Records from a collection:

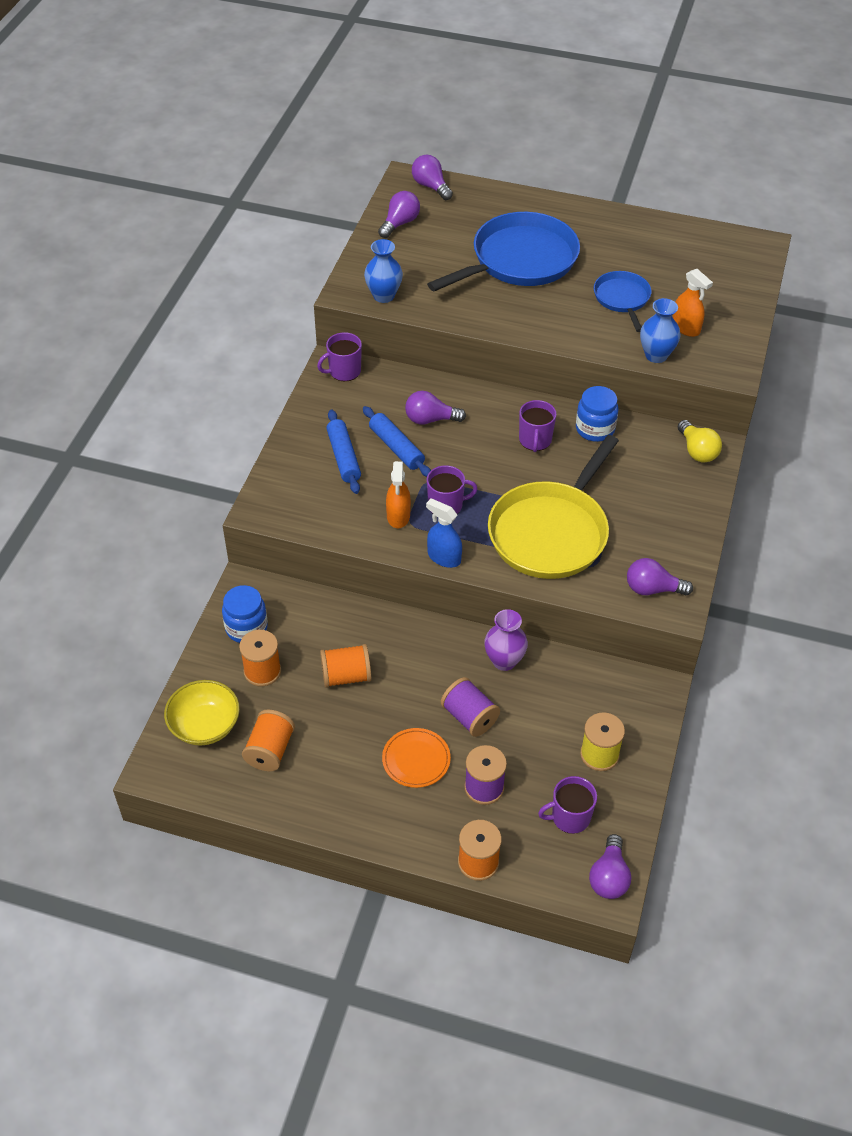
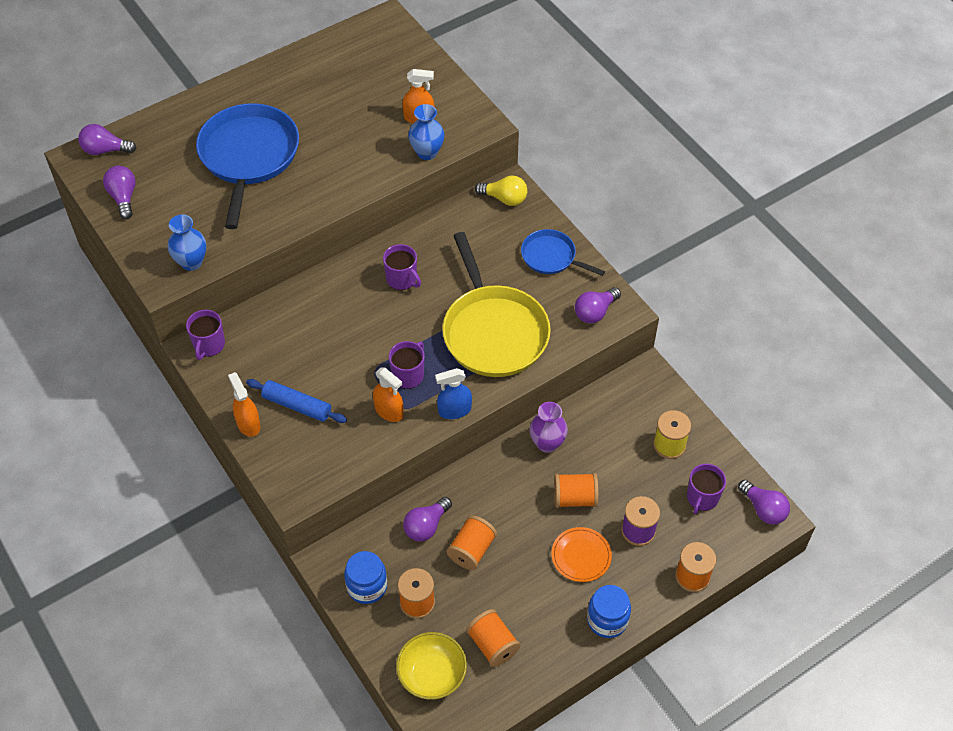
camera: 50 degrees left, 5 degrees up
(297, 440) = (248, 424): none -> orange spray bottle
(396, 448) = (322, 366): blue rolling pin -> none
(430, 419) = (317, 326): purple light bulb -> purple light bulb (426, 526)
(469, 717) = (575, 498): purple spool -> orange spool
(595, 429) = (427, 238): blue jar -> blue jar (607, 620)
(622, 299) = (353, 129): blue pan -> blue pan (551, 257)

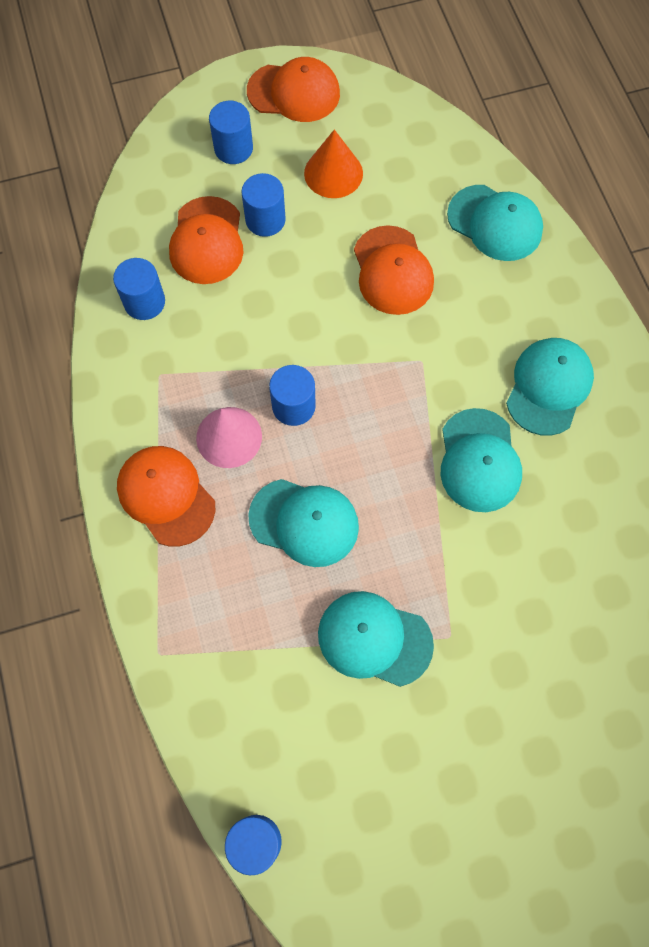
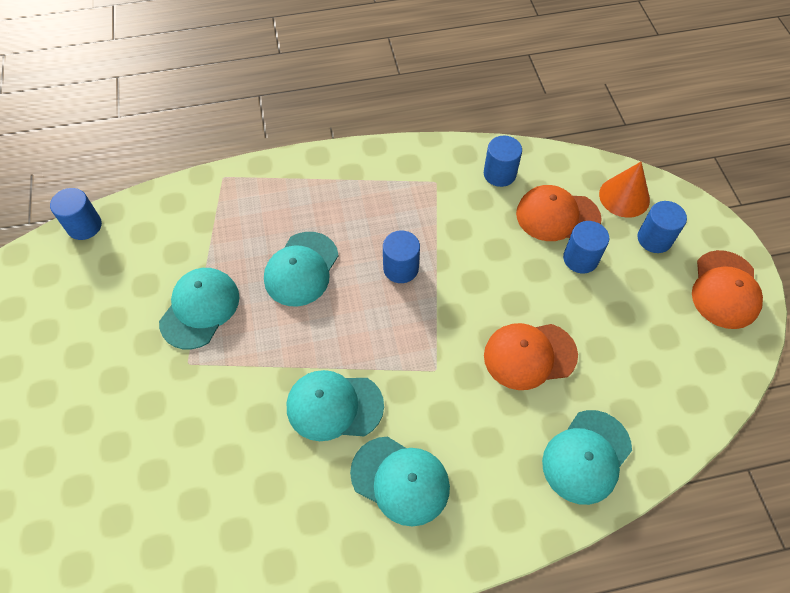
camera: 95 degrees right, 10 degrees down
(166, 496) = (337, 184): orange cap -> none
(229, 437) = (379, 224): pink cone -> none
(333, 173) = (635, 315): orange cone -> orange cone (624, 197)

Task statement =>
Look through the entries, and return every line that the word "camera" appears in.

Finished task =>
camera: 50 degrees left, 5 degrees up
camera: 95 degrees right, 10 degrees down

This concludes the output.